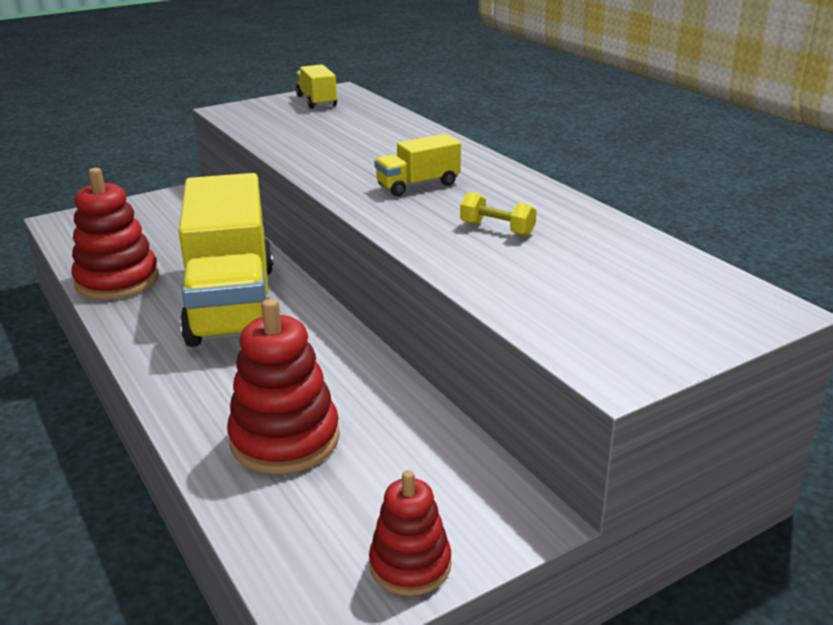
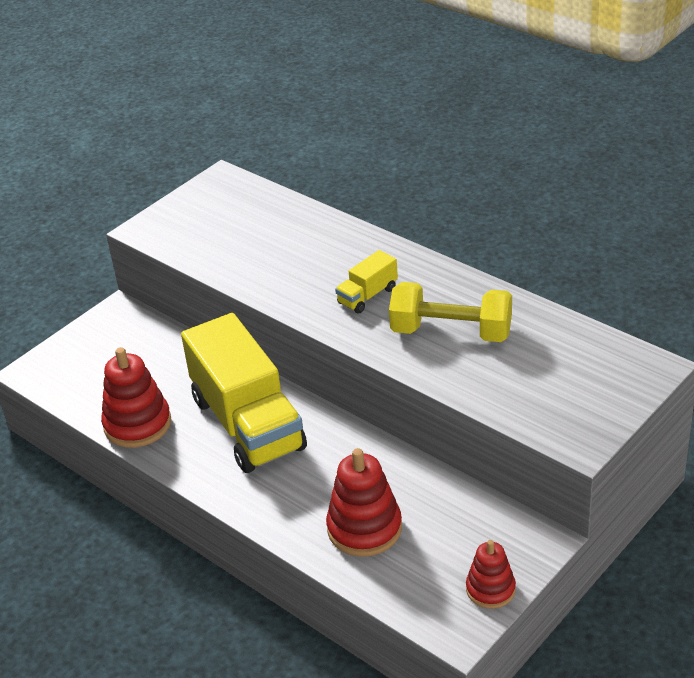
camera: 15 degrees left, 10 degrees up
yellow truck [296,64,337,109] -> none
yellow dumbbell [460,192,537,236] -> yellow dumbbell [389,282,512,342], size x2.18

▶ _Aim of the task_
Which lines in the material above include the string "yellow"? Pull them out.

▶ _Task answer_
yellow truck [296,64,337,109] -> none
yellow dumbbell [460,192,537,236] -> yellow dumbbell [389,282,512,342], size x2.18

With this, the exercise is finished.